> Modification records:

********************

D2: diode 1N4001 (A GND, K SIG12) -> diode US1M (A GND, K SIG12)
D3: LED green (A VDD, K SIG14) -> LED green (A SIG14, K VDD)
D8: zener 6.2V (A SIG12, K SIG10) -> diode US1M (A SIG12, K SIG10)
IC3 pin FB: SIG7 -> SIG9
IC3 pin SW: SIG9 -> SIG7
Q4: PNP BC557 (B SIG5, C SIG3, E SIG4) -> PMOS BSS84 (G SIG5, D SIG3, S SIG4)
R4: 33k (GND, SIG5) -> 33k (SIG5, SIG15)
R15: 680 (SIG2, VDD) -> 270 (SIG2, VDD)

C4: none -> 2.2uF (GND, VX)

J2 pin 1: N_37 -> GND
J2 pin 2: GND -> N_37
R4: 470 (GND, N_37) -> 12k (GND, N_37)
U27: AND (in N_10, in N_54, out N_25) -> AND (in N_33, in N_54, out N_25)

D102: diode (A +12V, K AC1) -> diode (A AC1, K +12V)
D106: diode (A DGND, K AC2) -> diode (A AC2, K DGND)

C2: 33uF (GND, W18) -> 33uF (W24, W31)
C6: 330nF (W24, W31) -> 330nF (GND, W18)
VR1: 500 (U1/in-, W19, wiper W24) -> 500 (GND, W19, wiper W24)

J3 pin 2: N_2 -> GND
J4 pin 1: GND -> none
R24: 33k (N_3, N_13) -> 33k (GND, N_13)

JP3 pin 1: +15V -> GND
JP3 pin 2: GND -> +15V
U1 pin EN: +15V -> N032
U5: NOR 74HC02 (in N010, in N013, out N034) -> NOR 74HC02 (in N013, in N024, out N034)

********************

> ACTION ITEM: Reproduce the final stretch of the data above: every line from the one holding "D106: diode (A" through the end, inclusive, exactly as written and nothing else.

> RESULT:
D106: diode (A DGND, K AC2) -> diode (A AC2, K DGND)

C2: 33uF (GND, W18) -> 33uF (W24, W31)
C6: 330nF (W24, W31) -> 330nF (GND, W18)
VR1: 500 (U1/in-, W19, wiper W24) -> 500 (GND, W19, wiper W24)

J3 pin 2: N_2 -> GND
J4 pin 1: GND -> none
R24: 33k (N_3, N_13) -> 33k (GND, N_13)

JP3 pin 1: +15V -> GND
JP3 pin 2: GND -> +15V
U1 pin EN: +15V -> N032
U5: NOR 74HC02 (in N010, in N013, out N034) -> NOR 74HC02 (in N013, in N024, out N034)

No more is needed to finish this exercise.